** Exercise prompt **
Your reply should be the records below, duplicated exactly, with any picture removed.

START Data provided

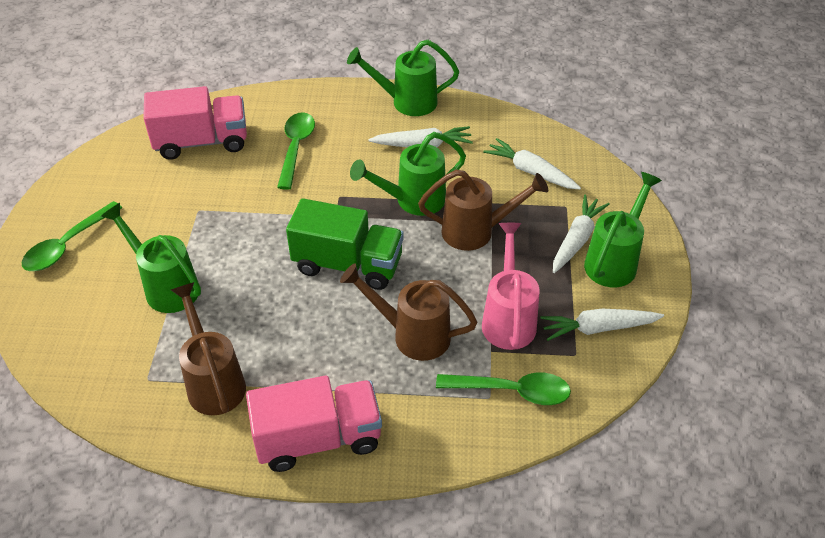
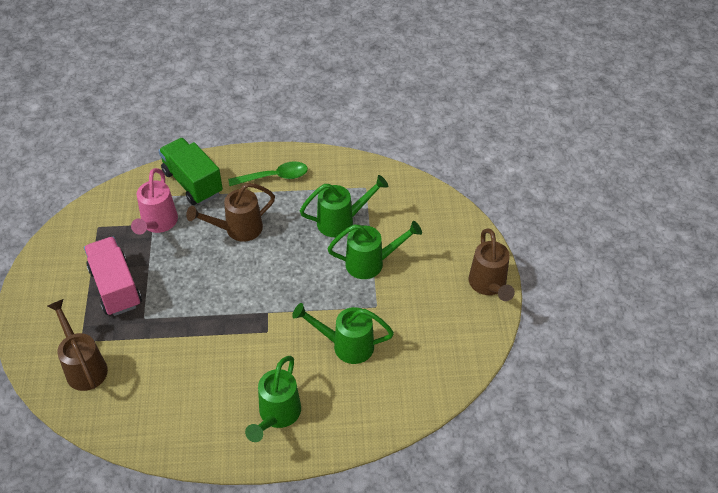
green spoon: 3 -> 1
pink truck: 2 -> 1
white carrot: 4 -> 0

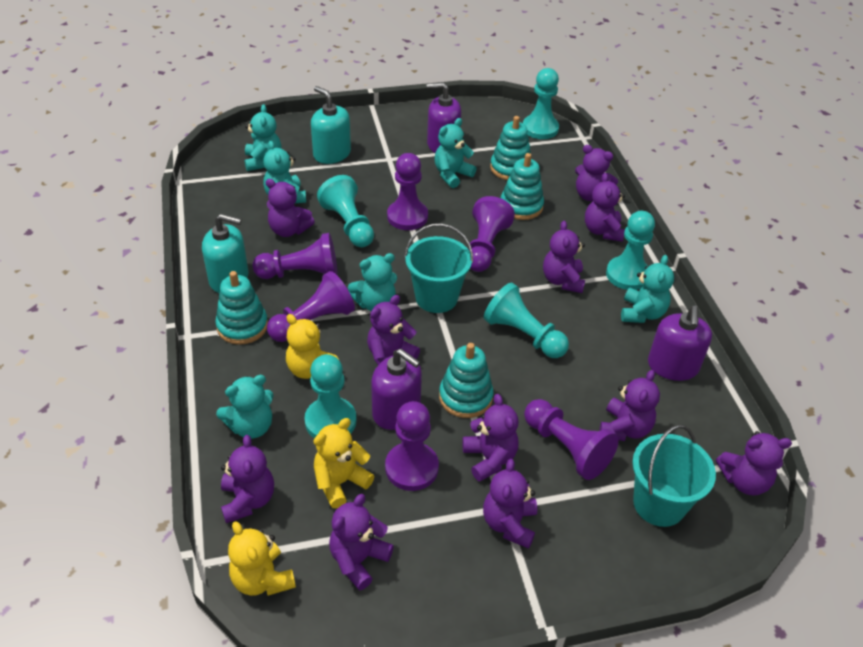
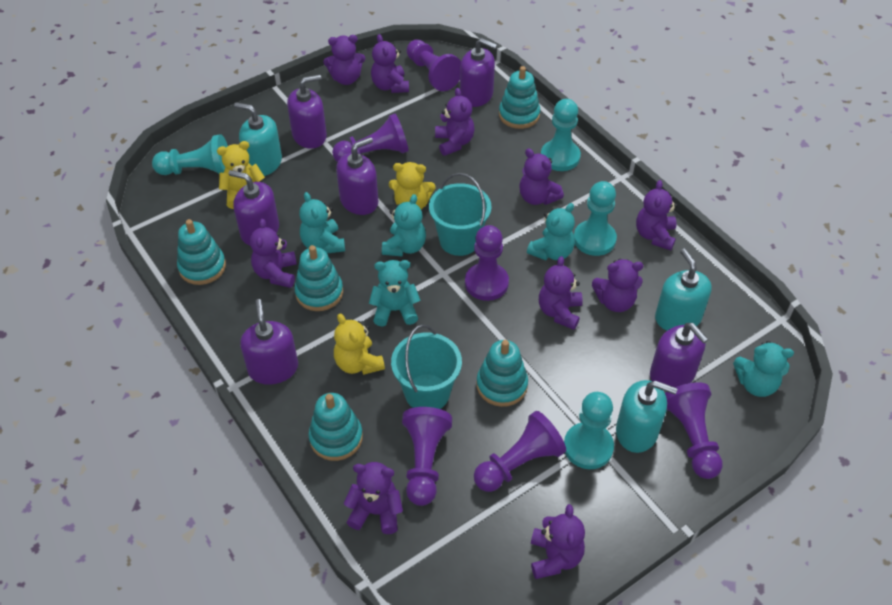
purple soap dispenser: 3 -> 6
purple teddy bear: 11 -> 10
turquoise pawn: 5 -> 4
turquoise soap dispenser: 2 -> 3
turquoise stacking toy: 4 -> 5
turquoise teddy bear: 6 -> 5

END Data provided

** Expected answer **
green spoon: 3 -> 1
pink truck: 2 -> 1
white carrot: 4 -> 0

purple soap dispenser: 3 -> 6
purple teddy bear: 11 -> 10
turquoise pawn: 5 -> 4
turquoise soap dispenser: 2 -> 3
turquoise stacking toy: 4 -> 5
turquoise teddy bear: 6 -> 5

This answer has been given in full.